* [PROVIDED ENTRIES]
[Start of Attachment]

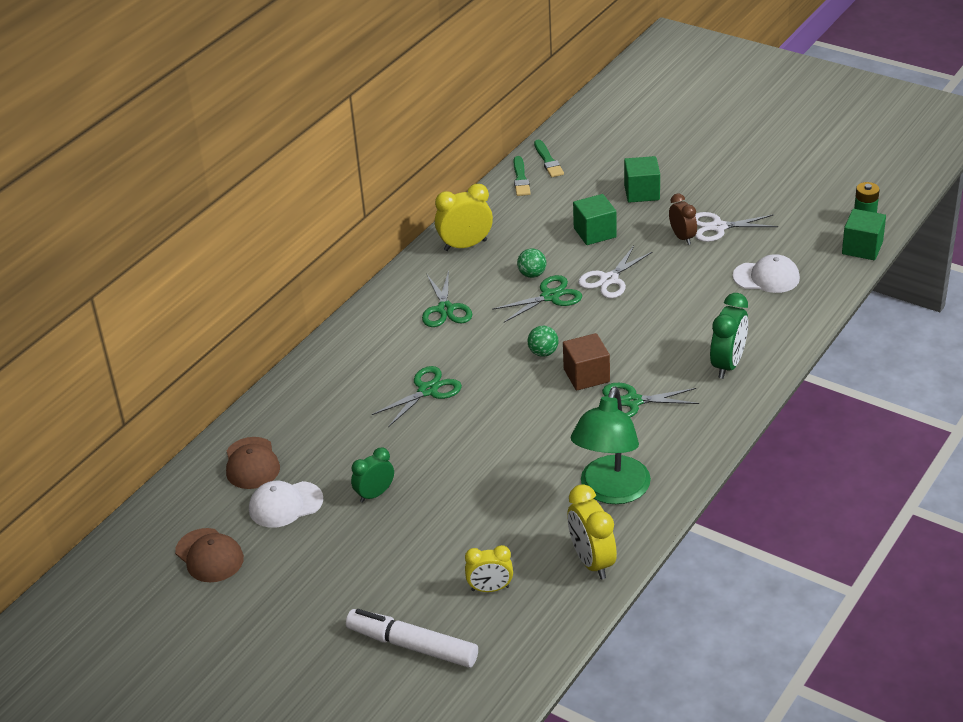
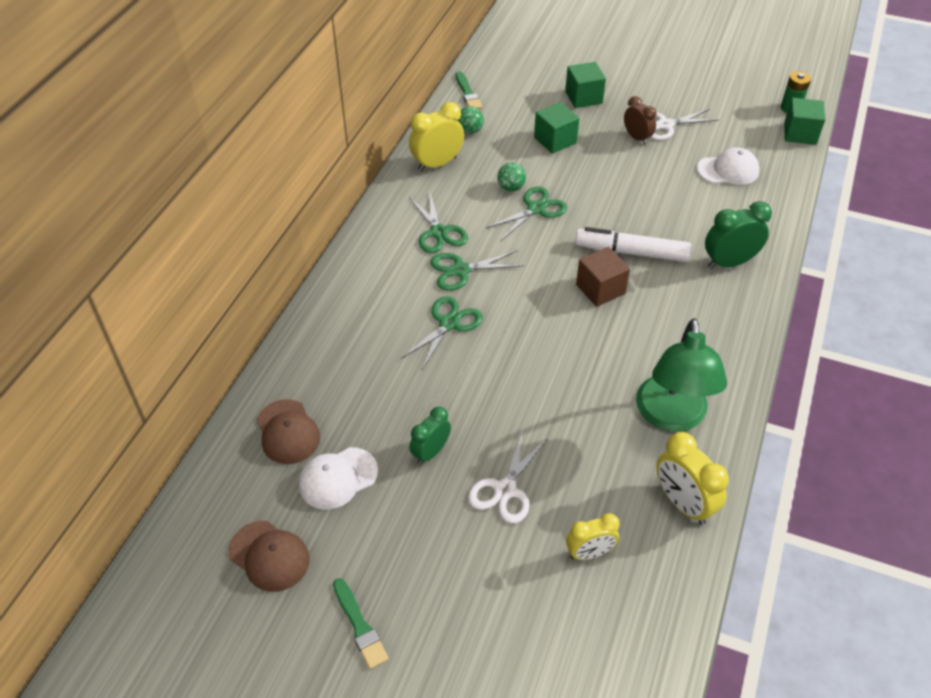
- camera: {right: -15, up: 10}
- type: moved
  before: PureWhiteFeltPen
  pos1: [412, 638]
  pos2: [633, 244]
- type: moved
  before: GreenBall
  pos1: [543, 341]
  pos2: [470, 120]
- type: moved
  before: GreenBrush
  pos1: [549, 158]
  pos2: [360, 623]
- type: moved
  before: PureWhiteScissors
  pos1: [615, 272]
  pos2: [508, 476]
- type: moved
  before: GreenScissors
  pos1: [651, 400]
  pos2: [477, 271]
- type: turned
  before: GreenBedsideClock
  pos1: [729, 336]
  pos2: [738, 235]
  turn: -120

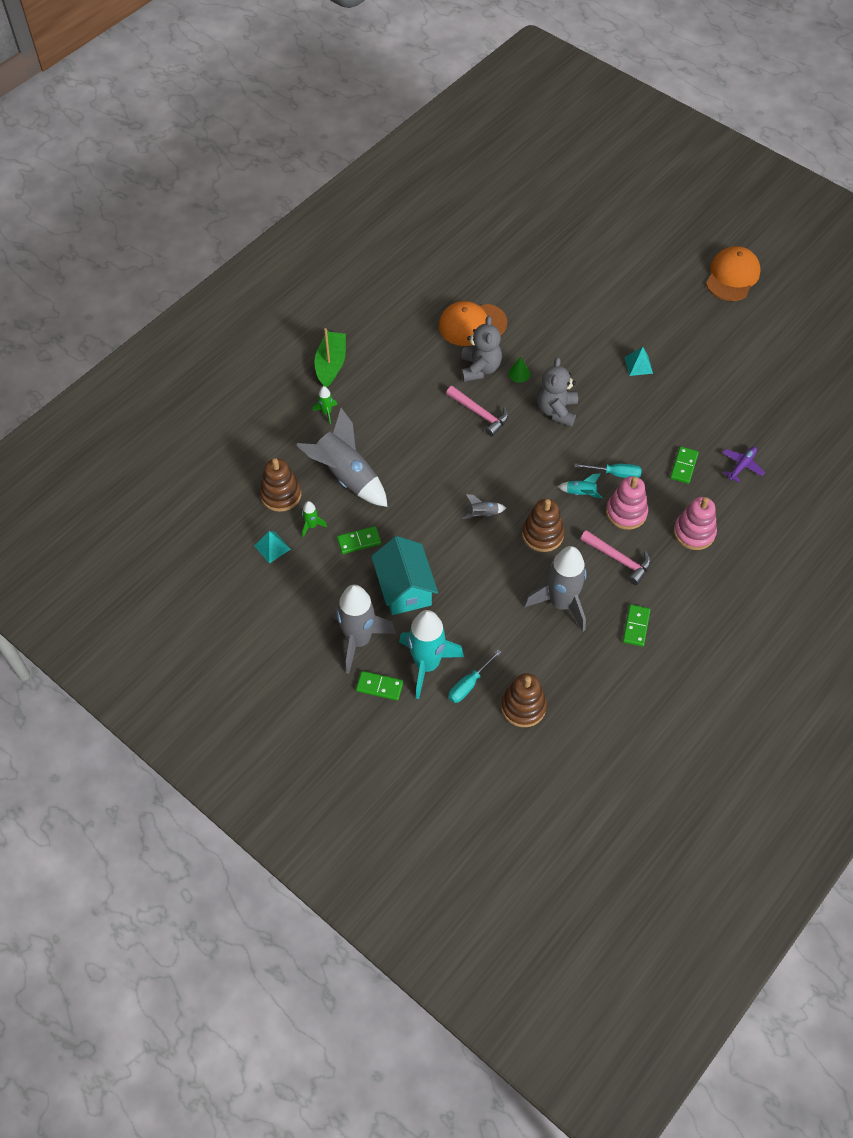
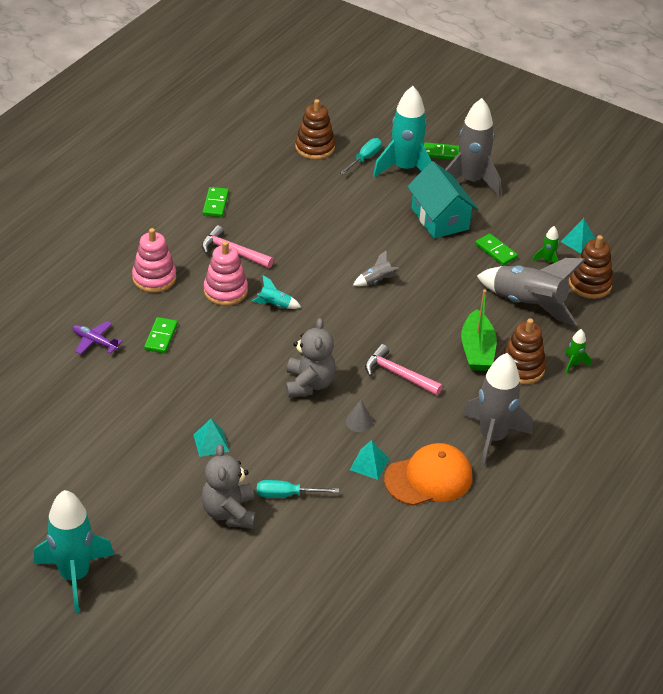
- camera: {right: 170, up: -15}
- type: added
  after: TurquoisePyramid
  pos2: [369, 460]
- type: moved
  before: GreenSailboat
  pos1: [330, 357]
  pos2: [479, 330]
- type: moved
  before: GreyStuffedBear
  pos1: [481, 349]
  pos2: [229, 486]
- type: moved
  before: DarkBrownStackingRings
  pos1: [543, 525]
  pos2: [524, 351]
- type: moved
  before: GreyToyRocket
  pos1: [555, 589]
  pos2: [497, 410]
- type: moved
  before: TurquoiseScrewdriver
  pos1: [608, 470]
  pos2: [298, 489]
- type: replaced
  before: OrangeBaseballCap
  after: TurquoiseToyRocket
  pos1: [733, 273]
  pos2: [73, 551]
- type: recoloured
  before: GreenConeShape
  after: GreyConeShape
  pos1: [519, 370]
  pos2: [359, 416]
- type: turned
  before: GreenDominoPiece
  pos1: [359, 540]
  pos2: [496, 249]
  turn: 75
- type: turned
  before: VioletPlane
  pos1: [743, 465]
  pos2: [98, 337]
  turn: 90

[End of Attachment]

* [AIM OF THE EXERCISE] Write the lines from the one with "before: GreenBrush" through the last line of the entries out again exactly, both ends included, and skip the pictures.

* [COMPLETED EXERCISE]
  before: GreenBrush
  pos1: [549, 158]
  pos2: [360, 623]
- type: moved
  before: PureWhiteScissors
  pos1: [615, 272]
  pos2: [508, 476]
- type: moved
  before: GreenScissors
  pos1: [651, 400]
  pos2: [477, 271]
- type: turned
  before: GreenBedsideClock
  pos1: [729, 336]
  pos2: [738, 235]
  turn: -120

- camera: {right: 170, up: -15}
- type: added
  after: TurquoisePyramid
  pos2: [369, 460]
- type: moved
  before: GreenSailboat
  pos1: [330, 357]
  pos2: [479, 330]
- type: moved
  before: GreyStuffedBear
  pos1: [481, 349]
  pos2: [229, 486]
- type: moved
  before: DarkBrownStackingRings
  pos1: [543, 525]
  pos2: [524, 351]
- type: moved
  before: GreyToyRocket
  pos1: [555, 589]
  pos2: [497, 410]
- type: moved
  before: TurquoiseScrewdriver
  pos1: [608, 470]
  pos2: [298, 489]
- type: replaced
  before: OrangeBaseballCap
  after: TurquoiseToyRocket
  pos1: [733, 273]
  pos2: [73, 551]
- type: recoloured
  before: GreenConeShape
  after: GreyConeShape
  pos1: [519, 370]
  pos2: [359, 416]
- type: turned
  before: GreenDominoPiece
  pos1: [359, 540]
  pos2: [496, 249]
  turn: 75
- type: turned
  before: VioletPlane
  pos1: [743, 465]
  pos2: [98, 337]
  turn: 90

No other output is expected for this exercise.